• To-do item: Look through the material below. Return exactly the lines from the one with "red spoon: [178,203,247,223]" through the one with "turquoise spoon: [425,68,477,99]", both included.

##### Provided data #####

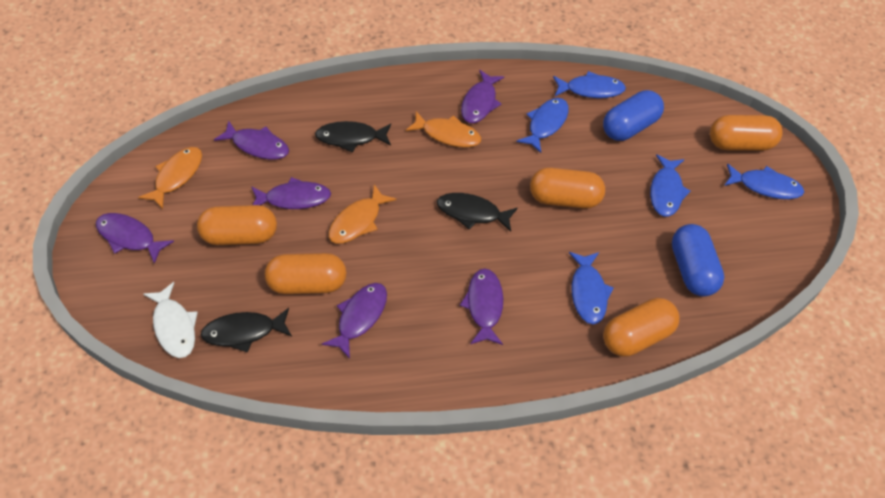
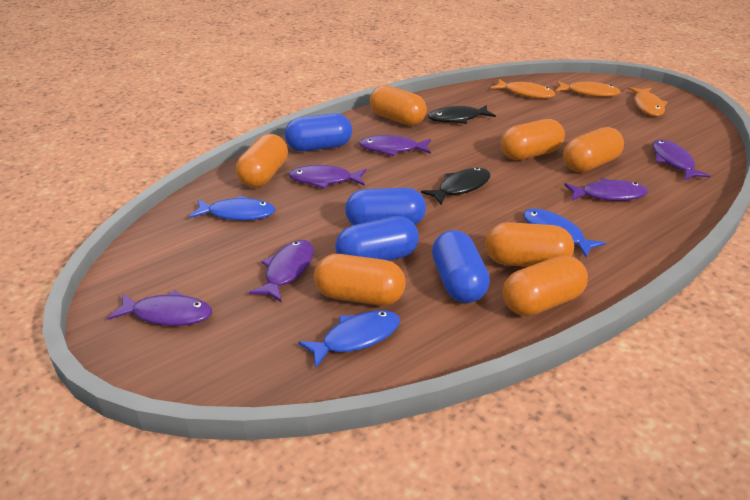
black fish: [201,308,292,353] [315,121,391,153] [437,193,518,232] = 3 -> [421,168,490,205] [428,105,496,124] = 2
blue capsule: [603,90,664,141] [672,224,724,296] = 2 -> [285,113,352,151] [335,216,419,261] [345,188,426,225] [432,230,490,303] = 4
blue fish: [517,98,569,153] [553,71,626,98] [569,252,614,324] [650,154,691,217] [724,163,804,199] = 5 -> [189,196,275,220] [298,310,400,368] [523,208,606,257] = 3
orange capsule: [197,205,277,245] [265,253,347,294] [530,168,605,209] [603,298,680,357] [710,115,783,151] = 5 -> [236,134,288,187] [314,254,406,306] [370,85,427,126] [485,222,574,267] [501,119,565,160] [503,255,588,316] [563,127,624,172] = 7
white fish: [143,282,198,358] = 1 -> none = 0

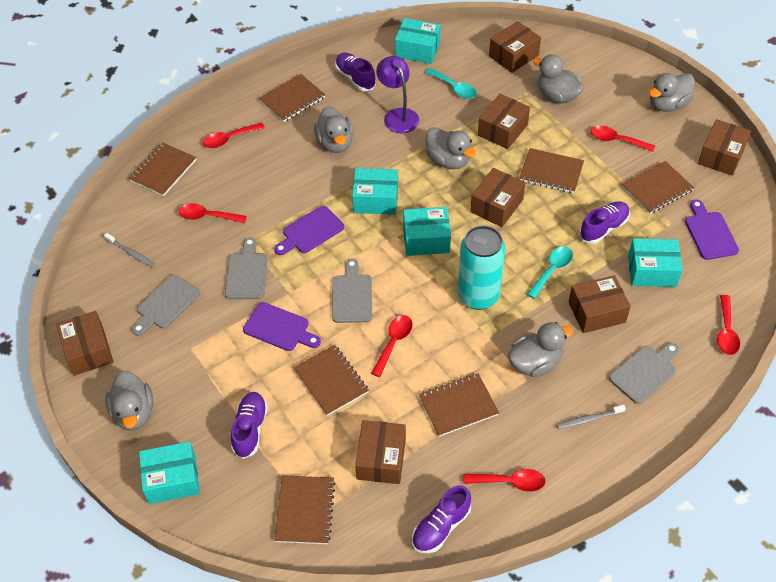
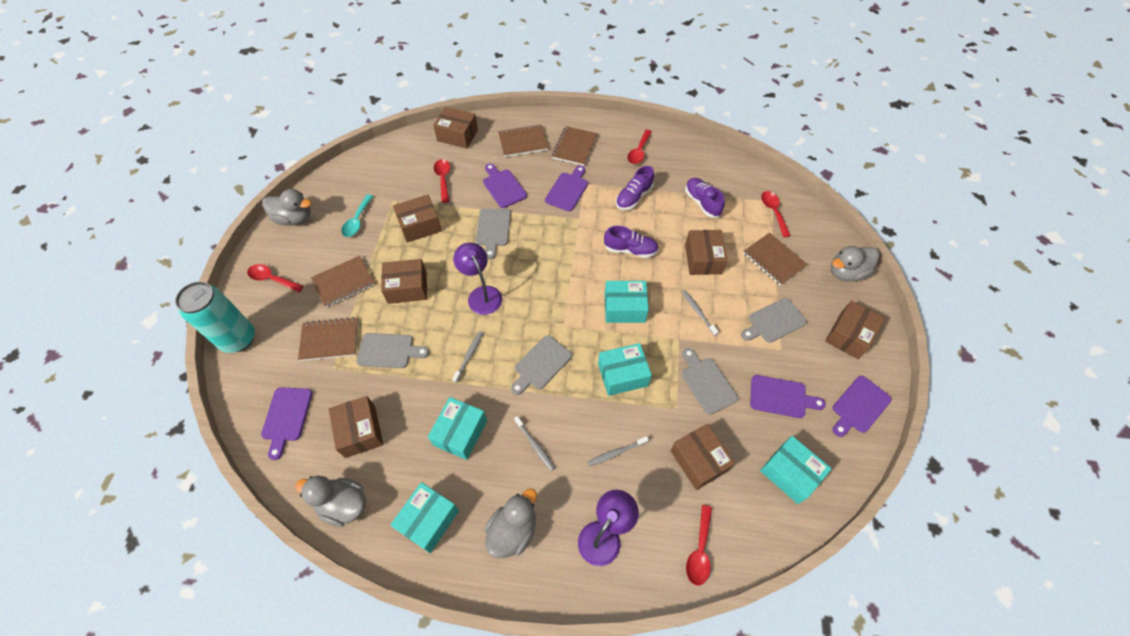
brown notebook: [129,142,196,196] [259,74,325,122] [274,475,336,544] [293,345,369,416] [419,373,499,437] [519,148,584,193] [622,161,694,214] = 7 -> [298,317,358,361] [311,256,375,307] [498,124,548,157] [552,126,597,166] [743,233,808,286] = 5
grey cutting board: [132,274,200,336] [225,237,268,299] [332,259,372,323] [609,343,679,404] = 4 -> [356,333,429,368] [476,208,511,259] [511,335,572,395] [682,348,738,415] [741,298,807,343] = 5
grey duck: [105,371,153,431] [314,106,354,153] [426,127,476,169] [508,322,573,377] [533,54,584,103] [649,73,695,112] = 6 -> [262,189,311,225] [295,476,366,527] [485,488,537,558] [831,246,879,281] = 4
grey toothbrush: [104,233,155,267] [556,405,626,429] = 2 -> [452,331,483,383] [514,416,555,471] [587,436,649,467] [682,290,719,336] = 4
purple cutting board: [243,302,321,351] [274,206,344,255] [685,199,739,260] = 3 -> [261,387,312,460] [483,164,527,208] [545,166,588,211] [750,375,826,418] [833,376,892,437] = 5
purple lamp: [376,56,419,133] = 1 -> [453,242,502,315] [578,490,639,566] = 2
purple shoe: [231,392,268,459] [335,53,376,91] [412,485,471,553] [579,201,630,244] = 4 -> [604,226,659,258] [616,166,654,210] [685,178,725,217] = 3
red spoon: [178,203,247,223] [203,123,265,148] [371,315,413,377] [463,469,546,492] [591,126,655,152] [717,295,740,355] = 6 -> [247,264,303,293] [434,159,450,203] [627,130,652,164] [686,505,712,586] [761,191,791,237] = 5
turquoise spoon: [425,68,477,99] [527,246,573,299] = 2 -> [341,194,373,237] = 1

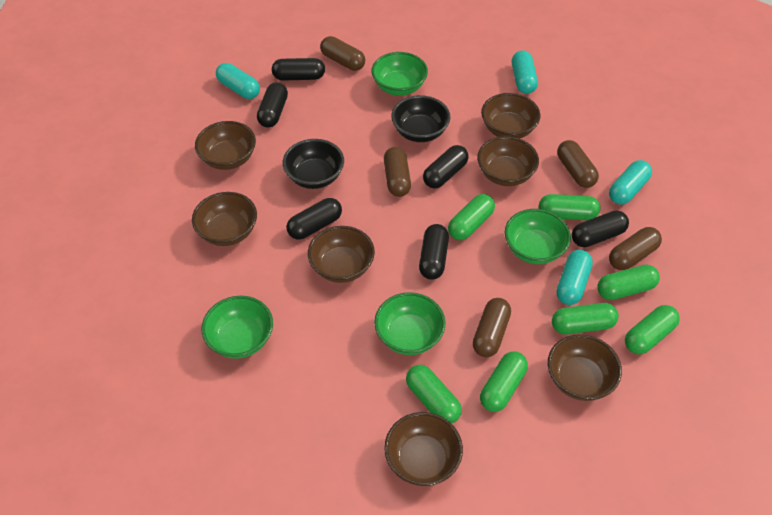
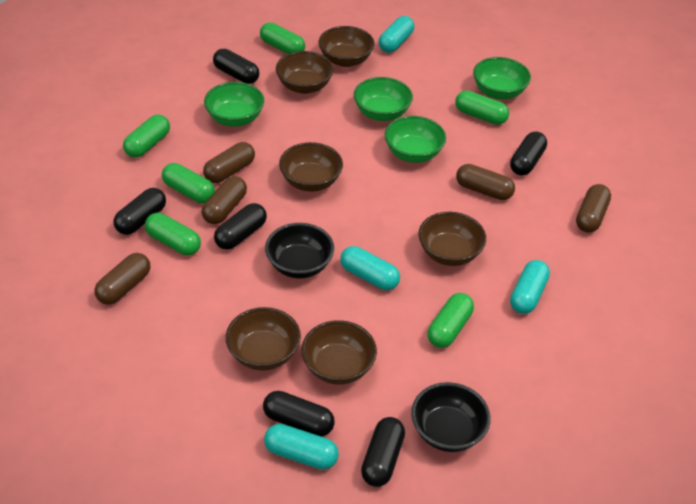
brown bowl: [192,192,257,246] [195,121,256,170] [308,226,375,283] [384,412,463,486] [477,136,539,186] [481,93,540,139] [548,334,622,401] = 7 -> [226,307,301,371] [276,51,333,94] [279,142,343,192] [301,320,377,385] [319,26,374,67] [418,212,486,266] = 6
green capsule: [406,365,462,424] [448,194,495,240] [480,351,528,412] [539,194,601,220] [552,303,619,335] [597,265,660,300] [625,305,680,354] = 7 -> [123,115,170,158] [145,213,201,255] [162,163,215,203] [260,22,305,54] [427,293,474,348] [455,91,509,125] = 6

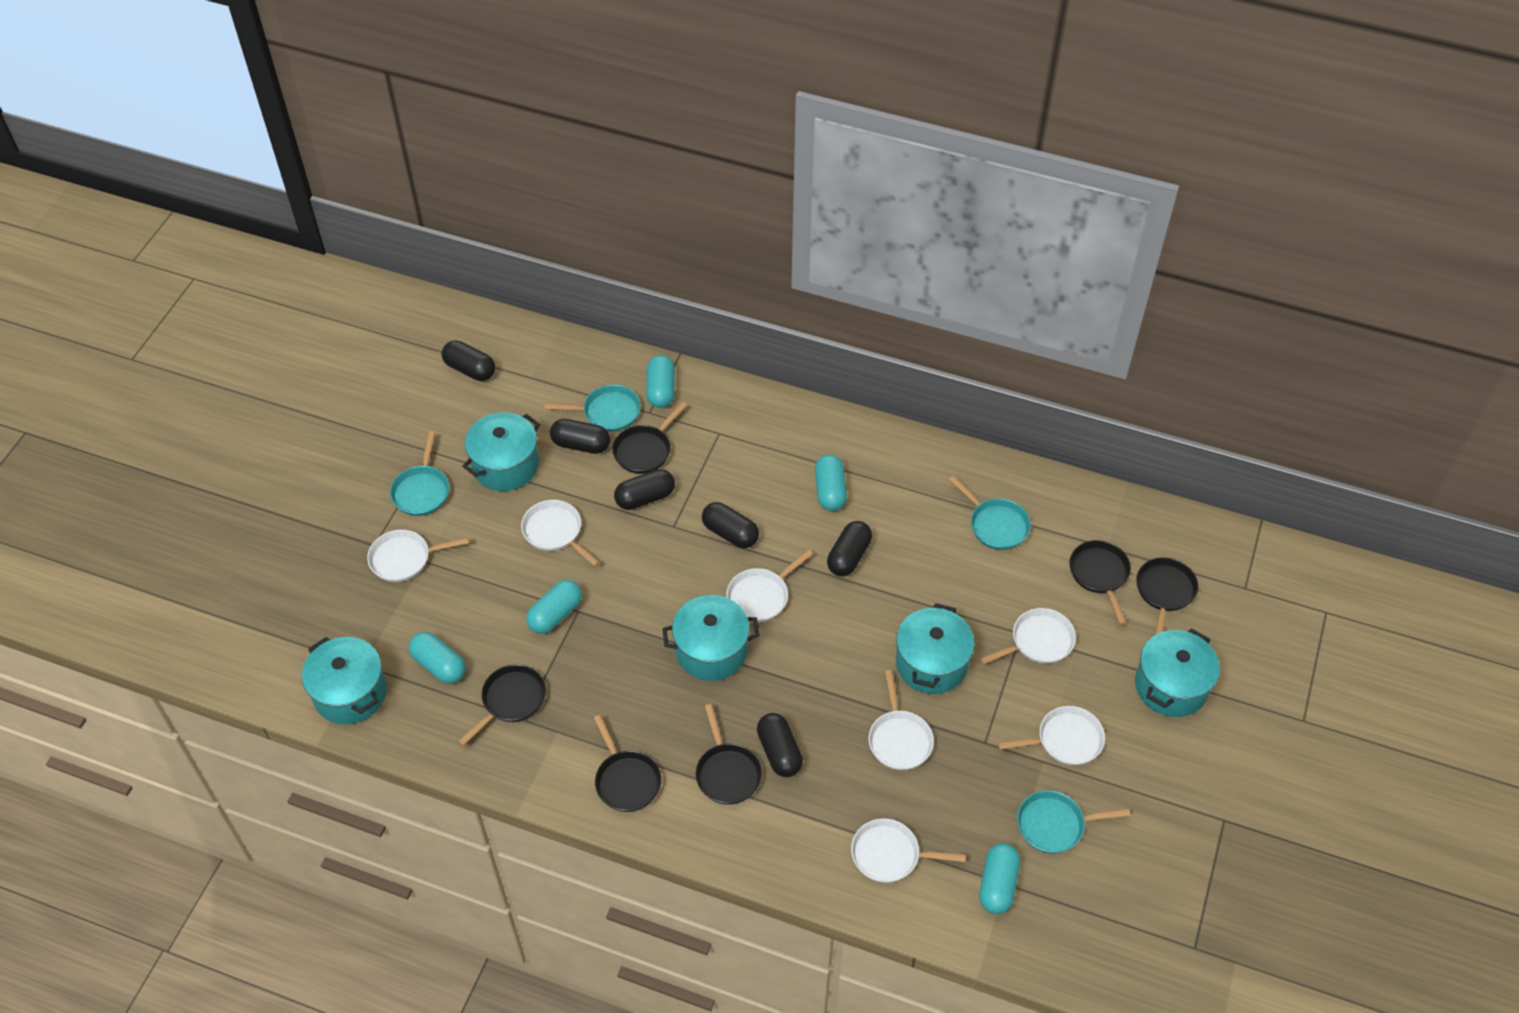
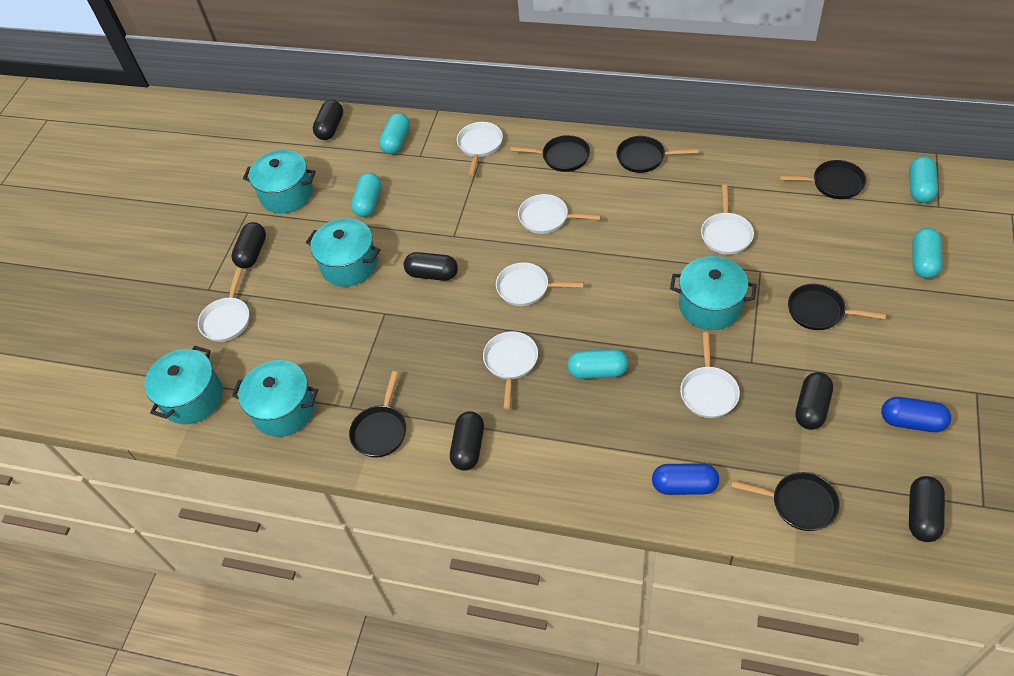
blue capsule: none = 0 -> [652,463,719,495] [881,397,951,432] = 2
turquoise pan: [390,432,449,516] [545,385,641,432] [949,476,1031,550] [1017,790,1130,853] = 4 -> none = 0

#####

• Answer section:
red spoon: [178,203,247,223] [203,123,265,148] [371,315,413,377] [463,469,546,492] [591,126,655,152] [717,295,740,355] = 6 -> [247,264,303,293] [434,159,450,203] [627,130,652,164] [686,505,712,586] [761,191,791,237] = 5
turquoise spoon: [425,68,477,99] [527,246,573,299] = 2 -> [341,194,373,237] = 1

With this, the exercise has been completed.